Directions
Reproduce the listing in full. Omit the pictures.

Provided information
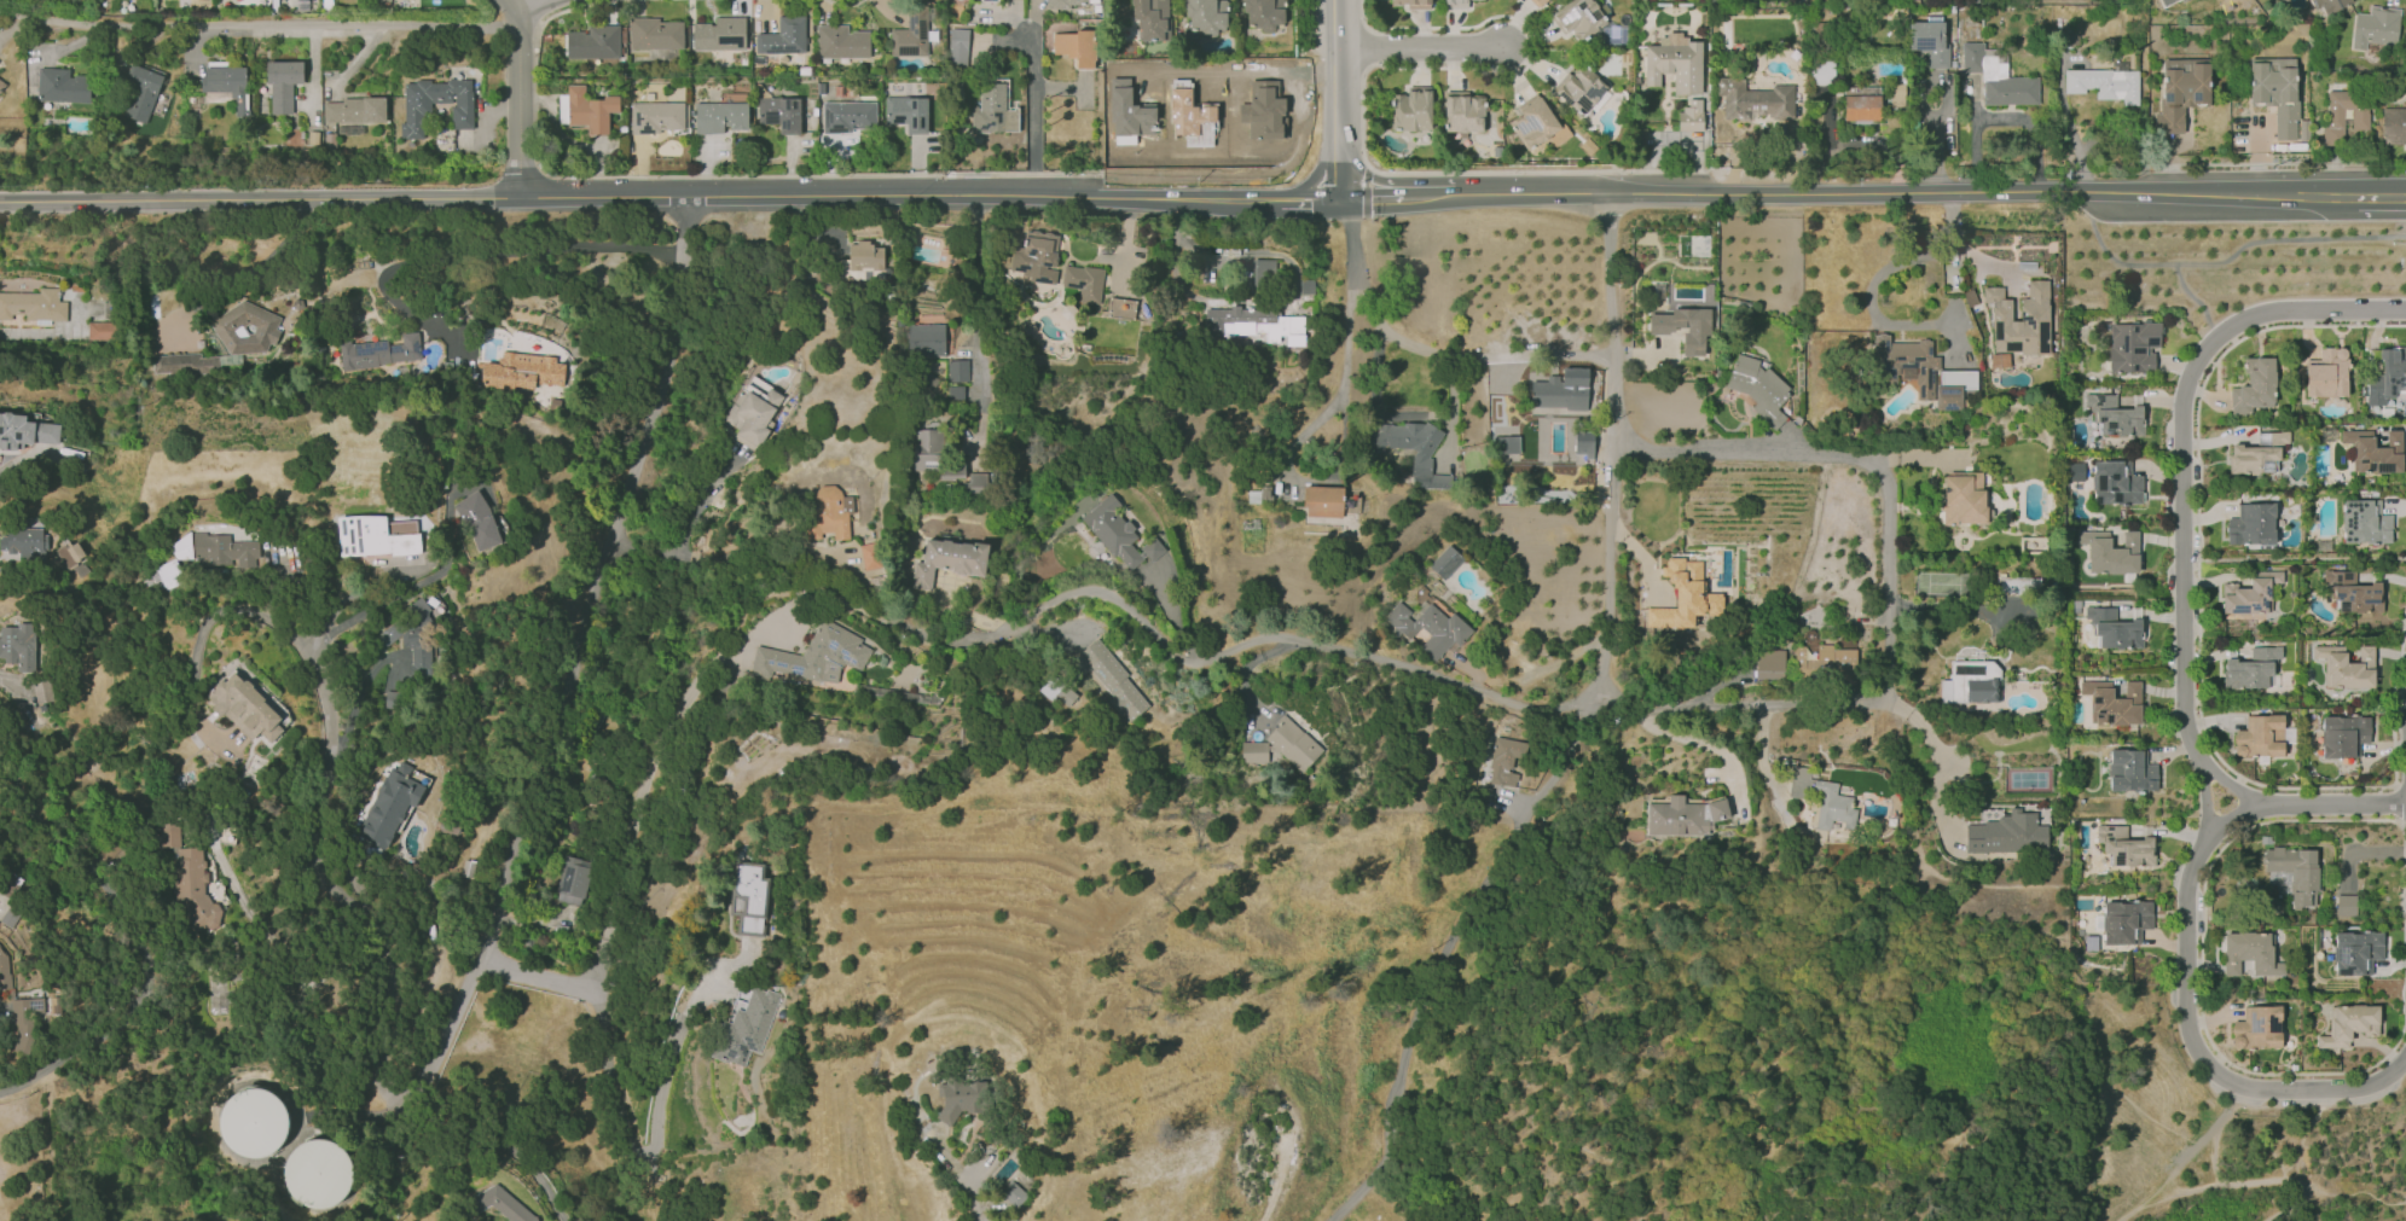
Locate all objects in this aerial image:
road: (488, 1)
road: (846, 1)
building: (1538, 2)
building: (2167, 2)
building: (117, 3)
building: (1067, 3)
building: (1412, 3)
building: (1455, 3)
building: (328, 4)
road: (541, 4)
road: (583, 4)
building: (2330, 4)
road: (540, 9)
building: (1263, 13)
building: (1205, 15)
building: (1581, 17)
building: (1151, 19)
road: (1331, 24)
road: (258, 25)
building: (2374, 26)
building: (654, 33)
building: (718, 34)
building: (913, 35)
building: (782, 37)
building: (841, 41)
building: (593, 42)
building: (1929, 42)
building: (1075, 47)
building: (958, 48)
road: (1415, 48)
building: (1674, 63)
building: (1821, 73)
building: (1997, 77)
building: (227, 82)
building: (2103, 83)
building: (284, 84)
building: (2, 85)
building: (63, 86)
building: (1580, 88)
building: (142, 91)
building: (2180, 91)
road: (1332, 92)
building: (1895, 94)
building: (2277, 95)
road: (518, 96)
building: (1755, 98)
building: (193, 102)
building: (1861, 103)
building: (994, 107)
building: (419, 109)
building: (1411, 109)
building: (356, 110)
building: (589, 110)
building: (1464, 111)
building: (907, 112)
building: (779, 113)
building: (1692, 115)
building: (658, 116)
building: (719, 116)
building: (848, 116)
building: (2334, 117)
road: (1032, 118)
building: (1533, 122)
building: (2393, 126)
building: (350, 129)
building: (302, 134)
building: (315, 136)
building: (1636, 138)
building: (331, 140)
road: (1333, 167)
road: (731, 175)
road: (1312, 177)
road: (1373, 180)
road: (1894, 192)
road: (2381, 195)
road: (1367, 197)
road: (635, 198)
road: (1302, 198)
traffic signals: (1332, 198)
road: (1416, 198)
road: (2286, 241)
road: (1172, 245)
road: (616, 247)
building: (1035, 256)
building: (863, 263)
road: (2162, 265)
road: (1885, 269)
building: (1264, 273)
road: (977, 275)
building: (1084, 282)
building: (1307, 287)
building: (34, 305)
building: (2021, 320)
building: (1680, 321)
building: (1254, 324)
road: (1950, 326)
building: (246, 328)
building: (101, 331)
building: (925, 339)
building: (2133, 345)
road: (1427, 350)
building: (379, 352)
building: (185, 364)
building: (958, 370)
building: (1921, 371)
building: (521, 372)
building: (2327, 372)
building: (2387, 376)
road: (1346, 386)
building: (2253, 387)
building: (1759, 388)
building: (1563, 391)
building: (955, 396)
building: (753, 415)
building: (2114, 415)
building: (25, 430)
building: (1584, 443)
building: (1505, 445)
building: (1413, 448)
road: (1613, 449)
road: (2180, 451)
building: (2372, 451)
building: (2259, 454)
road: (22, 455)
building: (936, 457)
building: (975, 483)
building: (2116, 483)
building: (1963, 498)
building: (1323, 501)
building: (830, 513)
building: (481, 520)
building: (2364, 522)
building: (2251, 524)
building: (1118, 534)
building: (374, 537)
building: (25, 542)
building: (181, 548)
building: (223, 548)
building: (2111, 552)
building: (70, 553)
building: (870, 555)
building: (950, 560)
building: (1445, 562)
building: (78, 568)
building: (169, 570)
building: (2019, 585)
building: (2352, 591)
road: (1888, 593)
building: (2250, 593)
building: (1684, 596)
road: (1954, 606)
road: (364, 611)
building: (2114, 628)
building: (1430, 629)
building: (386, 635)
building: (417, 637)
building: (13, 643)
road: (720, 645)
road: (1234, 650)
building: (813, 656)
building: (1769, 664)
building: (1825, 664)
building: (2345, 666)
road: (191, 667)
building: (2251, 670)
building: (1109, 678)
building: (1984, 690)
building: (2113, 703)
building: (245, 706)
building: (2343, 736)
building: (2259, 737)
building: (1281, 747)
road: (1935, 755)
building: (1504, 761)
building: (2132, 770)
road: (2232, 784)
road: (2205, 799)
building: (1824, 800)
building: (390, 803)
building: (1683, 815)
building: (169, 833)
building: (2009, 833)
building: (2123, 845)
road: (2356, 851)
building: (468, 867)
building: (2295, 872)
parking lot: (2176, 875)
building: (574, 876)
building: (193, 886)
building: (749, 896)
building: (2348, 905)
building: (9, 917)
building: (2124, 920)
road: (132, 941)
road: (485, 944)
building: (2357, 950)
building: (2251, 952)
road: (1447, 954)
road: (2186, 954)
building: (2373, 965)
building: (21, 998)
road: (1, 1009)
building: (745, 1025)
building: (2348, 1025)
building: (2257, 1027)
parking lot: (2373, 1094)
parking lot: (2234, 1095)
building: (958, 1097)
parking lot: (2306, 1101)
building: (255, 1121)
storage tank: (255, 1121)
road: (628, 1124)
road: (502, 1139)
road: (45, 1145)
road: (2186, 1159)
building: (318, 1172)
storage tank: (318, 1172)
road: (959, 1172)
road: (2258, 1180)
building: (1012, 1191)
building: (498, 1204)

Solution
Locate all objects in this aerial image:
road: (488, 1)
road: (846, 1)
building: (1538, 2)
building: (2167, 2)
building: (117, 3)
building: (1067, 3)
building: (1412, 3)
building: (1455, 3)
building: (328, 4)
road: (541, 4)
road: (583, 4)
building: (2330, 4)
road: (540, 9)
building: (1263, 13)
building: (1205, 15)
building: (1581, 17)
building: (1151, 19)
road: (1331, 24)
road: (258, 25)
building: (2374, 26)
building: (654, 33)
building: (718, 34)
building: (913, 35)
building: (782, 37)
building: (841, 41)
building: (593, 42)
building: (1929, 42)
building: (1075, 47)
building: (958, 48)
road: (1415, 48)
building: (1674, 63)
building: (1821, 73)
building: (1997, 77)
building: (227, 82)
building: (2103, 83)
building: (284, 84)
building: (2, 85)
building: (63, 86)
building: (1580, 88)
building: (142, 91)
building: (2180, 91)
road: (1332, 92)
building: (1895, 94)
building: (2277, 95)
road: (518, 96)
building: (1755, 98)
building: (193, 102)
building: (1861, 103)
building: (994, 107)
building: (419, 109)
building: (1411, 109)
building: (356, 110)
building: (589, 110)
building: (1464, 111)
building: (907, 112)
building: (779, 113)
building: (1692, 115)
building: (658, 116)
building: (719, 116)
building: (848, 116)
building: (2334, 117)
road: (1032, 118)
building: (1533, 122)
building: (2393, 126)
building: (350, 129)
building: (302, 134)
building: (315, 136)
building: (1636, 138)
building: (331, 140)
road: (1333, 167)
road: (731, 175)
road: (1312, 177)
road: (1373, 180)
road: (1894, 192)
road: (2381, 195)
road: (1367, 197)
road: (635, 198)
road: (1302, 198)
traffic signals: (1332, 198)
road: (1416, 198)
road: (2286, 241)
road: (1172, 245)
road: (616, 247)
building: (1035, 256)
building: (863, 263)
road: (2162, 265)
road: (1885, 269)
building: (1264, 273)
road: (977, 275)
building: (1084, 282)
building: (1307, 287)
building: (34, 305)
building: (2021, 320)
building: (1680, 321)
building: (1254, 324)
road: (1950, 326)
building: (246, 328)
building: (101, 331)
building: (925, 339)
building: (2133, 345)
road: (1427, 350)
building: (379, 352)
building: (185, 364)
building: (958, 370)
building: (1921, 371)
building: (521, 372)
building: (2327, 372)
building: (2387, 376)
road: (1346, 386)
building: (2253, 387)
building: (1759, 388)
building: (1563, 391)
building: (955, 396)
building: (753, 415)
building: (2114, 415)
building: (25, 430)
building: (1584, 443)
building: (1505, 445)
building: (1413, 448)
road: (1613, 449)
road: (2180, 451)
building: (2372, 451)
building: (2259, 454)
road: (22, 455)
building: (936, 457)
building: (975, 483)
building: (2116, 483)
building: (1963, 498)
building: (1323, 501)
building: (830, 513)
building: (481, 520)
building: (2364, 522)
building: (2251, 524)
building: (1118, 534)
building: (374, 537)
building: (25, 542)
building: (181, 548)
building: (223, 548)
building: (2111, 552)
building: (70, 553)
building: (870, 555)
building: (950, 560)
building: (1445, 562)
building: (78, 568)
building: (169, 570)
building: (2019, 585)
building: (2352, 591)
road: (1888, 593)
building: (2250, 593)
building: (1684, 596)
road: (1954, 606)
road: (364, 611)
building: (2114, 628)
building: (1430, 629)
building: (386, 635)
building: (417, 637)
building: (13, 643)
road: (720, 645)
road: (1234, 650)
building: (813, 656)
building: (1769, 664)
building: (1825, 664)
building: (2345, 666)
road: (191, 667)
building: (2251, 670)
building: (1109, 678)
building: (1984, 690)
building: (2113, 703)
building: (245, 706)
building: (2343, 736)
building: (2259, 737)
building: (1281, 747)
road: (1935, 755)
building: (1504, 761)
building: (2132, 770)
road: (2232, 784)
road: (2205, 799)
building: (1824, 800)
building: (390, 803)
building: (1683, 815)
building: (169, 833)
building: (2009, 833)
building: (2123, 845)
road: (2356, 851)
building: (468, 867)
building: (2295, 872)
parking lot: (2176, 875)
building: (574, 876)
building: (193, 886)
building: (749, 896)
building: (2348, 905)
building: (9, 917)
building: (2124, 920)
road: (132, 941)
road: (485, 944)
building: (2357, 950)
building: (2251, 952)
road: (1447, 954)
road: (2186, 954)
building: (2373, 965)
building: (21, 998)
road: (1, 1009)
building: (745, 1025)
building: (2348, 1025)
building: (2257, 1027)
parking lot: (2373, 1094)
parking lot: (2234, 1095)
building: (958, 1097)
parking lot: (2306, 1101)
building: (255, 1121)
storage tank: (255, 1121)
road: (628, 1124)
road: (502, 1139)
road: (45, 1145)
road: (2186, 1159)
building: (318, 1172)
storage tank: (318, 1172)
road: (959, 1172)
road: (2258, 1180)
building: (1012, 1191)
building: (498, 1204)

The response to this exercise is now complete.